§ **Entries shown**:
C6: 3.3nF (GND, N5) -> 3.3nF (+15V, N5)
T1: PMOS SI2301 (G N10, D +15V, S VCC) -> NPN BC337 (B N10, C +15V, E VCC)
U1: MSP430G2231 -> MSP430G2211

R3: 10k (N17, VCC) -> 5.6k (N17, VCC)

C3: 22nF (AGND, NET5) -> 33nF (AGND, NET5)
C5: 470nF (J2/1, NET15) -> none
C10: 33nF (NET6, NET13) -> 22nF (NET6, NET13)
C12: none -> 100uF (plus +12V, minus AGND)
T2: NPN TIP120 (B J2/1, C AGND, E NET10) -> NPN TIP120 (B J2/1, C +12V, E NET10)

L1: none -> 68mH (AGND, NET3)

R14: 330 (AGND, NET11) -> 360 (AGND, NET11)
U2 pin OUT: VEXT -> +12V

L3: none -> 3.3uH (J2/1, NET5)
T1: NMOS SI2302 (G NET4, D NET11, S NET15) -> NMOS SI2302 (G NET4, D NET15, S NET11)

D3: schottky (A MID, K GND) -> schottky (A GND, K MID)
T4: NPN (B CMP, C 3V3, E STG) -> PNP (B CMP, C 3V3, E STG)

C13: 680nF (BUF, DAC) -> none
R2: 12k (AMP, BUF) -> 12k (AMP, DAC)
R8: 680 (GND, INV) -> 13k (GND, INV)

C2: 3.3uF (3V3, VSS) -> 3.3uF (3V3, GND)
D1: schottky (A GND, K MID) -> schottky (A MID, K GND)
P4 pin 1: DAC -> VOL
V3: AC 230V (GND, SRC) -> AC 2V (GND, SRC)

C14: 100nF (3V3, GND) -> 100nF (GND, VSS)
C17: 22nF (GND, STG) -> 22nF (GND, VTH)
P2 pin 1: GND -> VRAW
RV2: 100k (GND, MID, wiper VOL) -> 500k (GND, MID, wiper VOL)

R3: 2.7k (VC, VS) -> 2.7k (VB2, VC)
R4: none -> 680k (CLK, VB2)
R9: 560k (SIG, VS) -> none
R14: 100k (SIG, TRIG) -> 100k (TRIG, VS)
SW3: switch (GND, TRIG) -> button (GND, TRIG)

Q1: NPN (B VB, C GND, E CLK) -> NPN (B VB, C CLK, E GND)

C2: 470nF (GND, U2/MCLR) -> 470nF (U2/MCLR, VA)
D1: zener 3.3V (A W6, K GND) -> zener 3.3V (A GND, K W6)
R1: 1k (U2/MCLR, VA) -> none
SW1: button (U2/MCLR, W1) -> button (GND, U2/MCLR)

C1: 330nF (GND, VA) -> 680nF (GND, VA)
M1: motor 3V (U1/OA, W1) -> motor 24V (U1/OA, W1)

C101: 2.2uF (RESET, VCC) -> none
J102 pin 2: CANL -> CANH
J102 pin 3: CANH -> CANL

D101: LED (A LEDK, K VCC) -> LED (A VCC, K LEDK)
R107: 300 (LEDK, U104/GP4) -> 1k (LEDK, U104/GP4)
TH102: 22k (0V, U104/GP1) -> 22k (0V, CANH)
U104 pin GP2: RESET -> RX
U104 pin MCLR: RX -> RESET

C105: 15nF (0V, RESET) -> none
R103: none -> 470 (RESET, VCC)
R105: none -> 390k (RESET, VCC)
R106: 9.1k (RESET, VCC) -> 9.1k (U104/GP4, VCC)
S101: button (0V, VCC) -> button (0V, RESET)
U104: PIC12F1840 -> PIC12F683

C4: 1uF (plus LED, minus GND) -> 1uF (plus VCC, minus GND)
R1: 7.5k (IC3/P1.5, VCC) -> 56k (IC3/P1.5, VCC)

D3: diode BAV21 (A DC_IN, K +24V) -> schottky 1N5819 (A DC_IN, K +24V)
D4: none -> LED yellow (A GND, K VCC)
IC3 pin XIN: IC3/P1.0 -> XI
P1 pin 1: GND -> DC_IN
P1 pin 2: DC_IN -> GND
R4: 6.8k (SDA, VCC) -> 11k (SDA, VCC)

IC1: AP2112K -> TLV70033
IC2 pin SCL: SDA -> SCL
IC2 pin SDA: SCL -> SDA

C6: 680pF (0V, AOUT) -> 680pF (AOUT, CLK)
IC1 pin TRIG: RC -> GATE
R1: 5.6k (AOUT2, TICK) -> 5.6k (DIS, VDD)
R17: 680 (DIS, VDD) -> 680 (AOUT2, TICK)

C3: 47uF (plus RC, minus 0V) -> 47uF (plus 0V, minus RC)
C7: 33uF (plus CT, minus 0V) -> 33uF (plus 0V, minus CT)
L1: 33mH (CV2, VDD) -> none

§ **Assignment**:
Within the listing above, count the lines that contain the string "CANL". Give only the number.

§ **Exercise answer**:
2